Examine the entries and show every line in which the word "brown" is found.

Top of RECORDED DATA

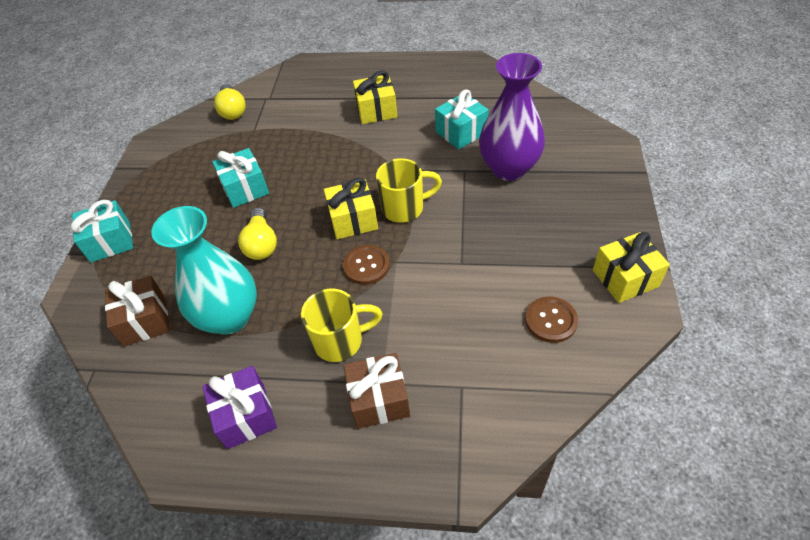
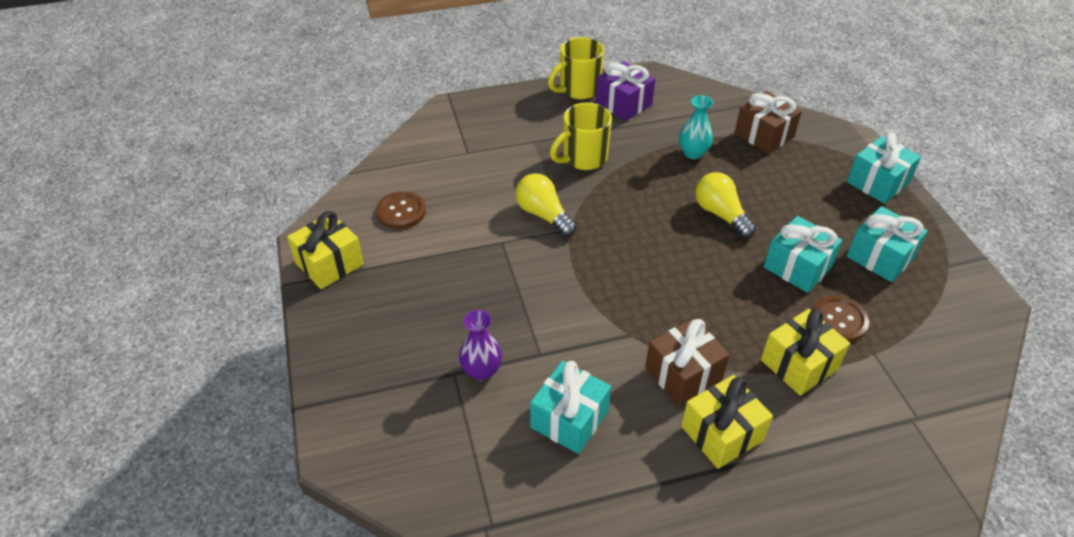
camera: 155 degrees right, 5 degrees down
(182, 183) = (880, 257): none -> turquoise gift
(230, 317) = (693, 153): turquoise vase -> turquoise vase, size x0.49
(232, 110) = (941, 380): yellow light bulb -> yellow light bulb (543, 215)
(353, 220) = (642, 259): yellow gift -> yellow gift (799, 364)
(366, 266) = (597, 218): brown button -> brown button (838, 320)
(379, 399) = (529, 132): brown gift -> brown gift (683, 374)
(404, 208) = (591, 286): yellow mug -> yellow mug (578, 89)
(508, 168) = (481, 370): purple vase -> purple vase, size x0.49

Bottom of RECORDED DATA

# ANSWER TO THIS TASK
(366, 266) = (597, 218): brown button -> brown button (838, 320)
(379, 399) = (529, 132): brown gift -> brown gift (683, 374)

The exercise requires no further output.